··· Data to use
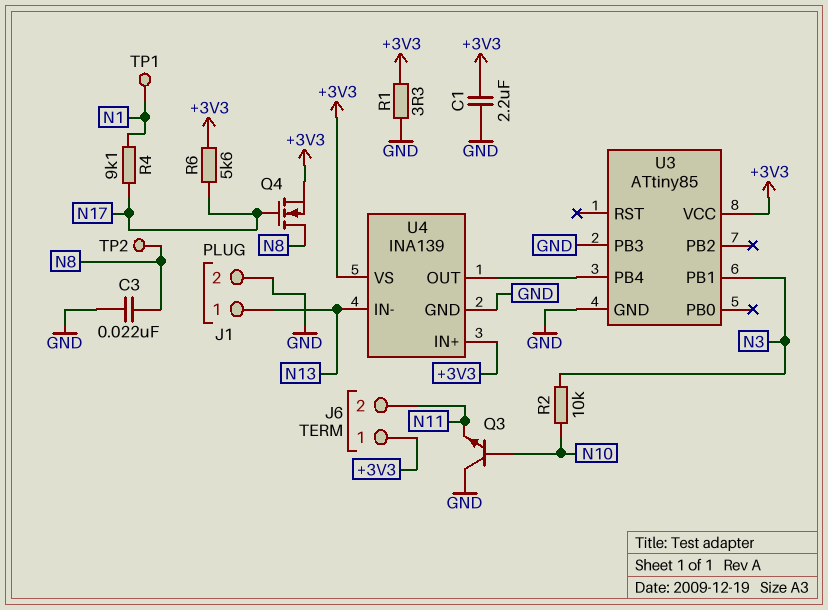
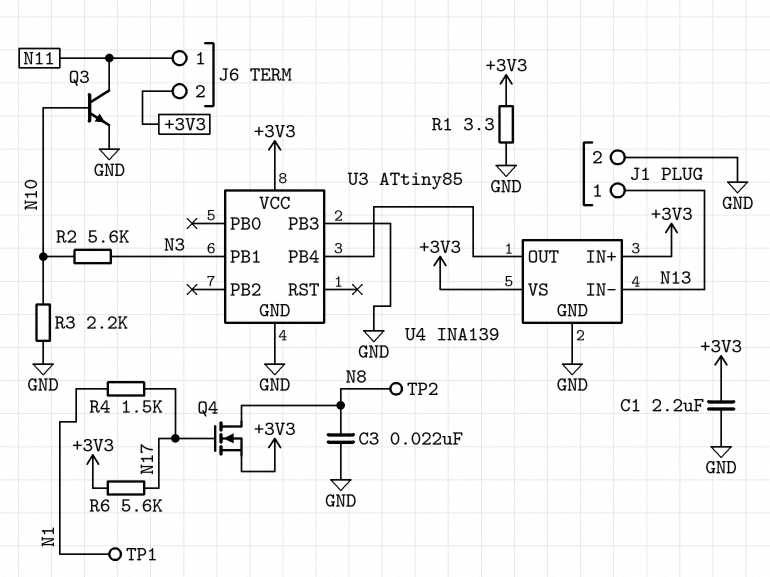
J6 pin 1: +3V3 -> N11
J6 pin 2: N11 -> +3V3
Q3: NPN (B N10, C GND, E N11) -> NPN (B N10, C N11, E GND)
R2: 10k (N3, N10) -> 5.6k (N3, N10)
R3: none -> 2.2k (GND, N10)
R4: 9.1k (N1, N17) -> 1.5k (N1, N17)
······
··· Data to use
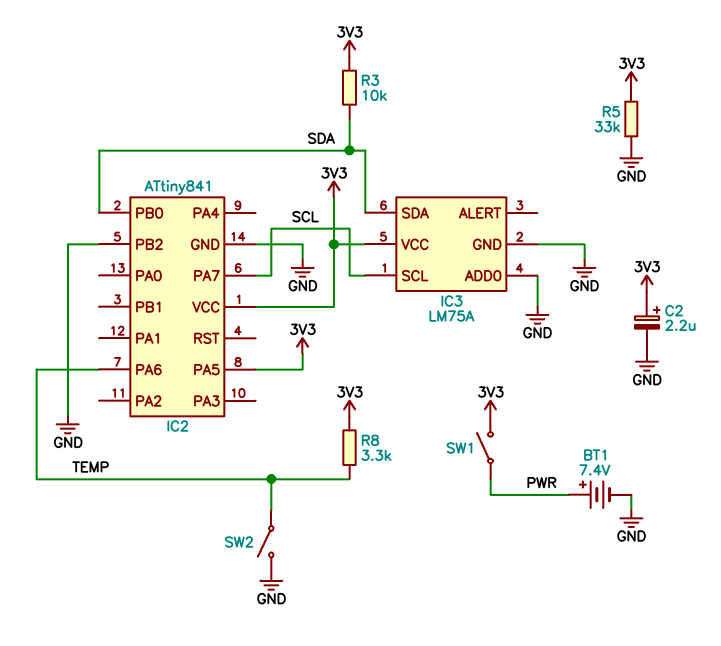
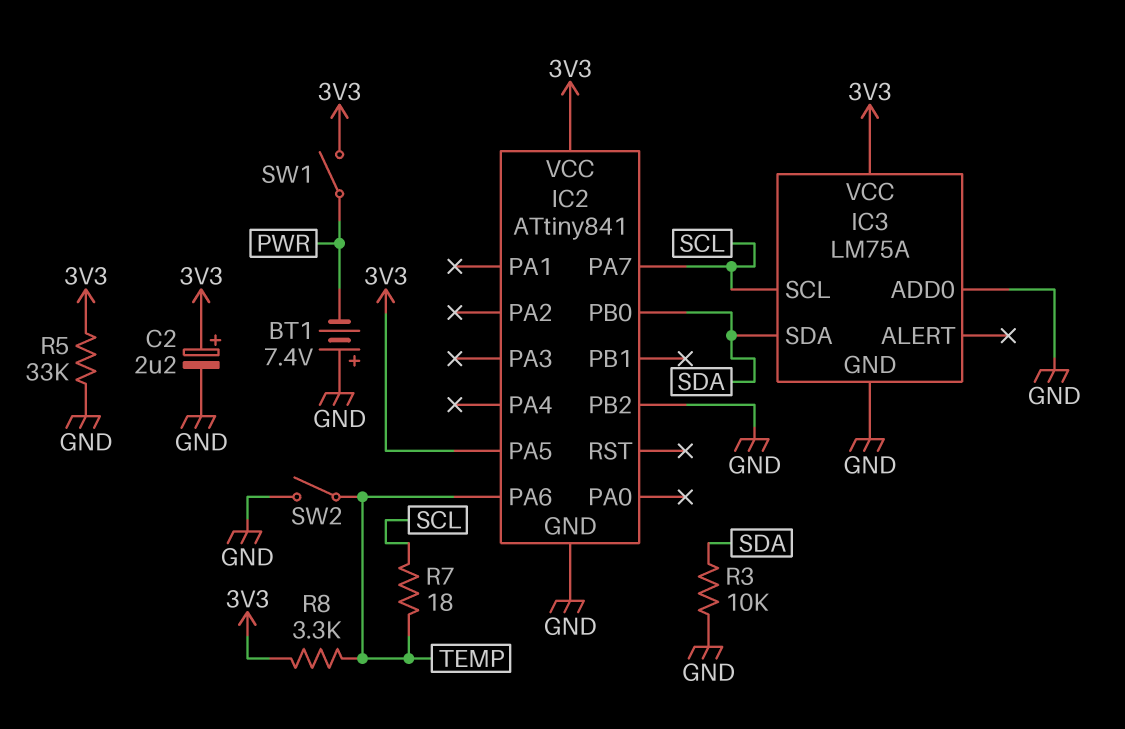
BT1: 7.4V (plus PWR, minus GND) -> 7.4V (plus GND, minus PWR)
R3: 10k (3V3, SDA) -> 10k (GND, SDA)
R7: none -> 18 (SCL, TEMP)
······
> _Task requirements_:
Reproduce exactly, and with no other material, the lines between those holding "J6 pin 1: +3V3 -> N11" and "R4: 9.1k (N1, N17) -> 1.5k (N1, N17)", inclusive.

> _Answer_:
J6 pin 1: +3V3 -> N11
J6 pin 2: N11 -> +3V3
Q3: NPN (B N10, C GND, E N11) -> NPN (B N10, C N11, E GND)
R2: 10k (N3, N10) -> 5.6k (N3, N10)
R3: none -> 2.2k (GND, N10)
R4: 9.1k (N1, N17) -> 1.5k (N1, N17)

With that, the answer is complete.